Your goal
Pictures in the records below must be left out. Return exactly the lines from the line with "gray cross at (372, 414): moved 4 px left" to the line with "yellow pentagon: moved 7 px right, 37 px up", both included.

Shape transformation data:
* * * * * * * * *
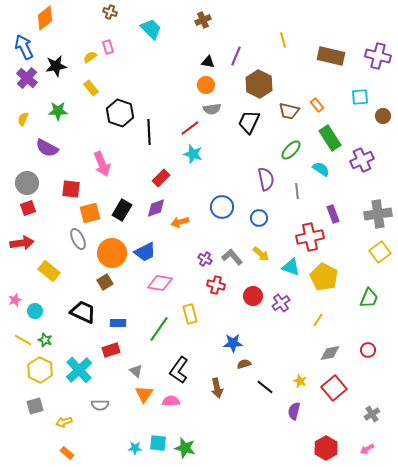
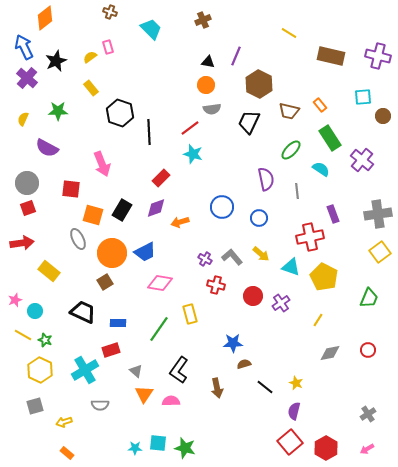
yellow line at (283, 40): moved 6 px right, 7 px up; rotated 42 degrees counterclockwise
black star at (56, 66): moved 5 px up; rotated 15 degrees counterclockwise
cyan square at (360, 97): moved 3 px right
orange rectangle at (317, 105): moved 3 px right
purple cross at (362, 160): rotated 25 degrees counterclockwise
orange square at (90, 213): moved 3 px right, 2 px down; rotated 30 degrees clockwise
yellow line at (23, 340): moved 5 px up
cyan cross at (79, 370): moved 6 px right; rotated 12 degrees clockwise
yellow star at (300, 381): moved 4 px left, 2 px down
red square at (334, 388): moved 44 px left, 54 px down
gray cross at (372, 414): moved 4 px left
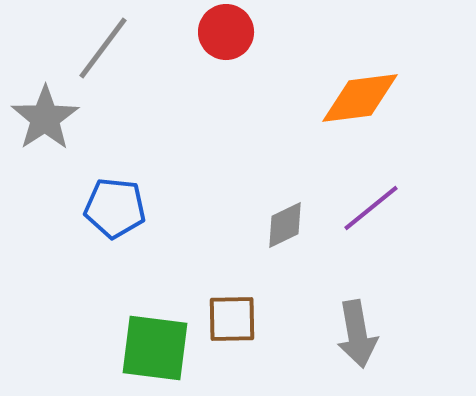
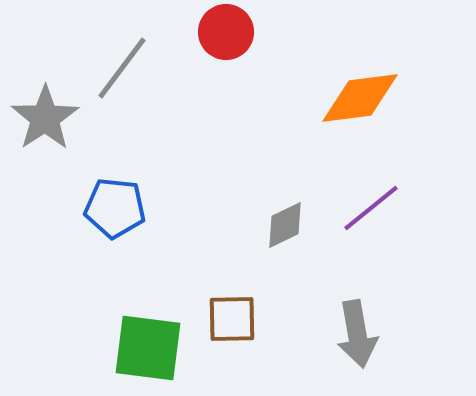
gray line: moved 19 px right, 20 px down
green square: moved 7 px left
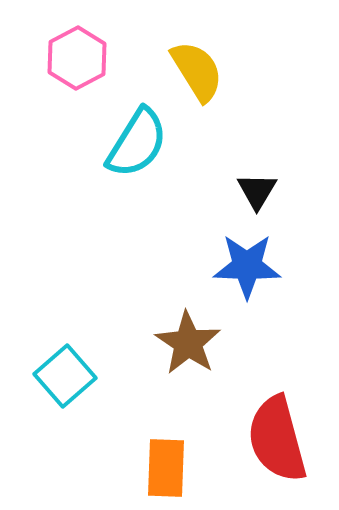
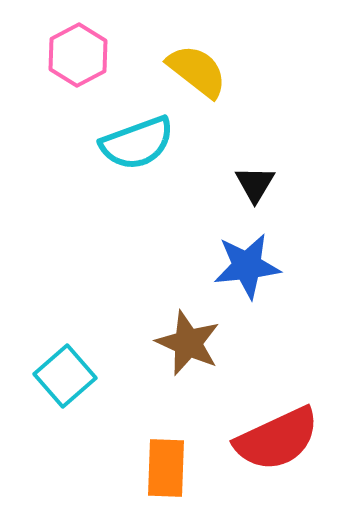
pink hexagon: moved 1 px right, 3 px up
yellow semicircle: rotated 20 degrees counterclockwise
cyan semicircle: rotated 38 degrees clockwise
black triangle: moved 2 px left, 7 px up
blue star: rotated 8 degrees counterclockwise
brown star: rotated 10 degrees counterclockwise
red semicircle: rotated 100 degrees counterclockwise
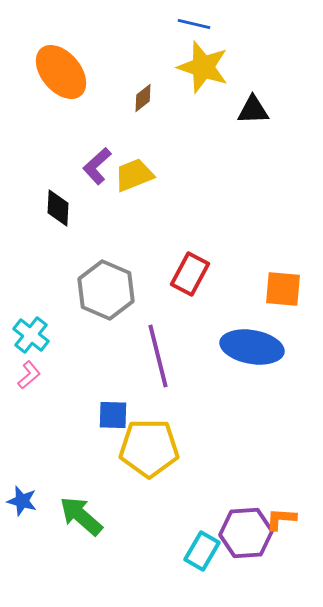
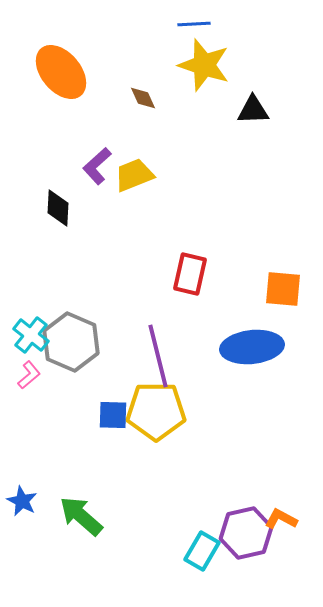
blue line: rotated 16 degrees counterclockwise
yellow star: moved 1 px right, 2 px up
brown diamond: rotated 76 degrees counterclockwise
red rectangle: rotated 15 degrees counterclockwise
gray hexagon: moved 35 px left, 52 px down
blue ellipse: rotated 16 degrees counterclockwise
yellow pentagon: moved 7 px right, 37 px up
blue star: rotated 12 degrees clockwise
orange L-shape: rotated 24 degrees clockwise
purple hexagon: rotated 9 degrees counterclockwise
* * * * * * * * *
Task answer
gray cross at (372, 414): moved 4 px left
gray line: moved 19 px right, 20 px down
green square: moved 7 px left
pink hexagon: moved 1 px right, 3 px up
yellow semicircle: rotated 20 degrees counterclockwise
cyan semicircle: rotated 38 degrees clockwise
black triangle: moved 2 px left, 7 px up
blue star: rotated 8 degrees counterclockwise
brown star: rotated 10 degrees counterclockwise
red semicircle: rotated 100 degrees counterclockwise
blue line: rotated 16 degrees counterclockwise
yellow star: moved 1 px right, 2 px up
brown diamond: rotated 76 degrees counterclockwise
red rectangle: rotated 15 degrees counterclockwise
gray hexagon: moved 35 px left, 52 px down
blue ellipse: rotated 16 degrees counterclockwise
yellow pentagon: moved 7 px right, 37 px up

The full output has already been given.